Spatial reasoning data
+++++
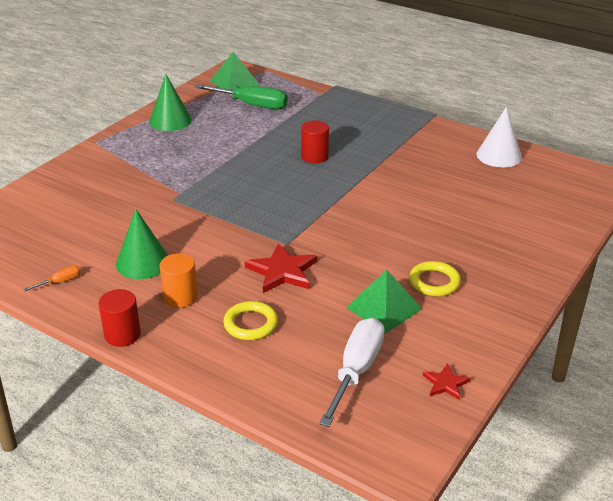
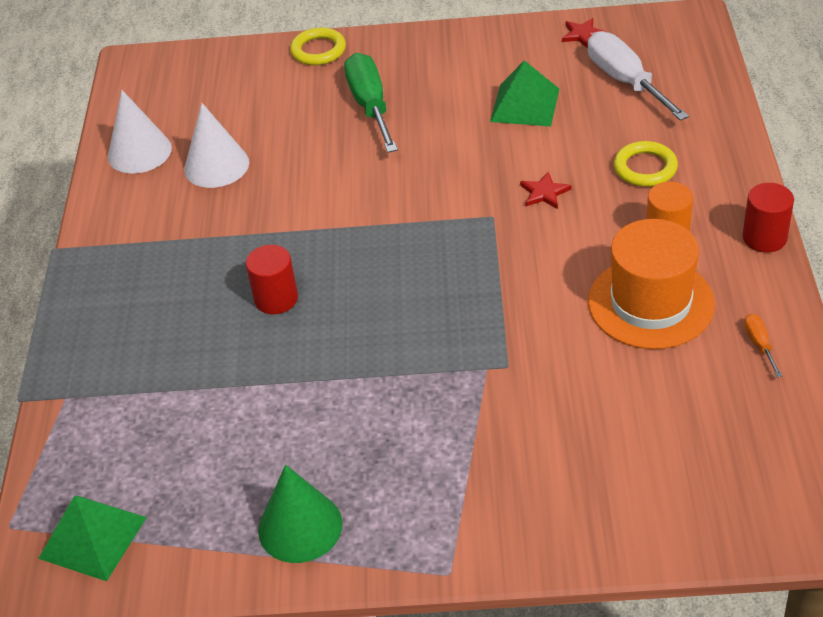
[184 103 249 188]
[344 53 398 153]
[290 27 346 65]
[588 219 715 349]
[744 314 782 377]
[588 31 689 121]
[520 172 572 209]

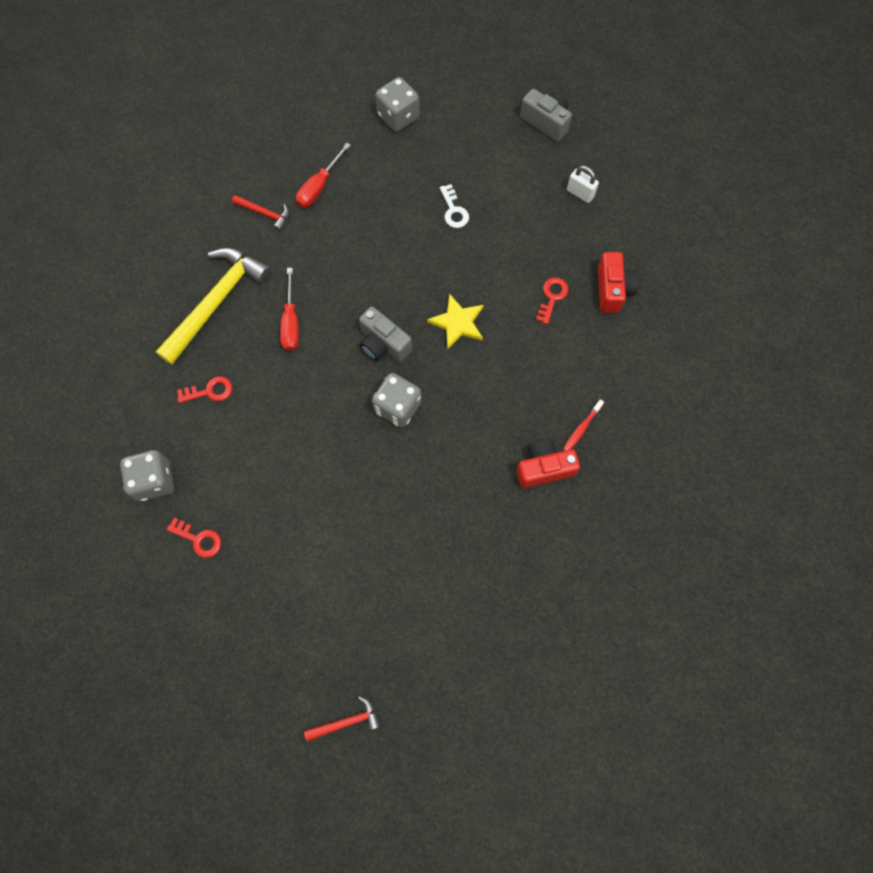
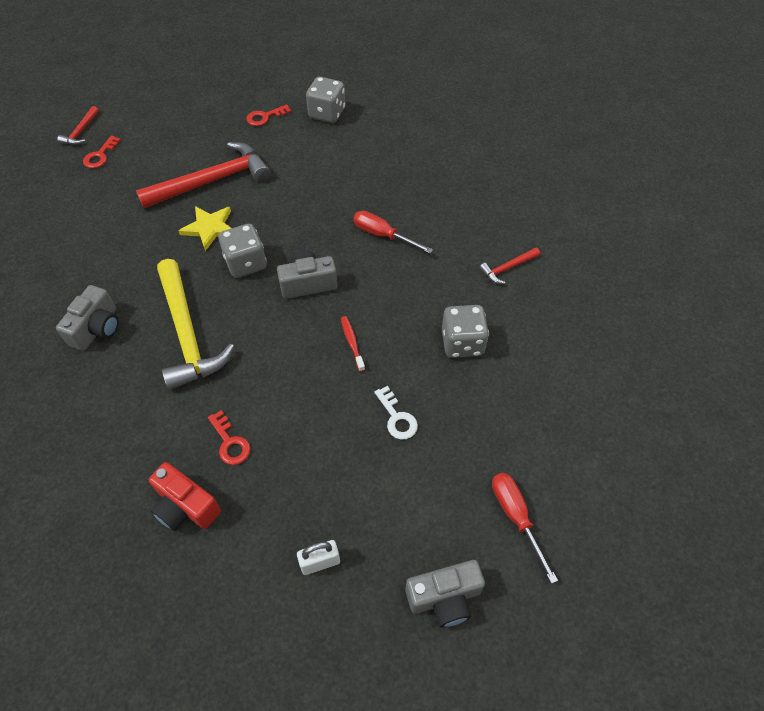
[136 142 270 208]
[157 259 234 390]
[83 136 121 168]
[492 473 558 584]
[442 305 489 358]
[178 206 231 251]
[341 316 365 372]
[56 285 119 351]
[374 386 418 439]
+++++
#### EXERCISE DIRECTIONS
Without including any pictures, repeat the records above exactly.

#### SOLUTION BELOW
[184 103 249 188]
[344 53 398 153]
[290 27 346 65]
[588 219 715 349]
[744 314 782 377]
[588 31 689 121]
[520 172 572 209]

[136 142 270 208]
[157 259 234 390]
[83 136 121 168]
[492 473 558 584]
[442 305 489 358]
[178 206 231 251]
[341 316 365 372]
[56 285 119 351]
[374 386 418 439]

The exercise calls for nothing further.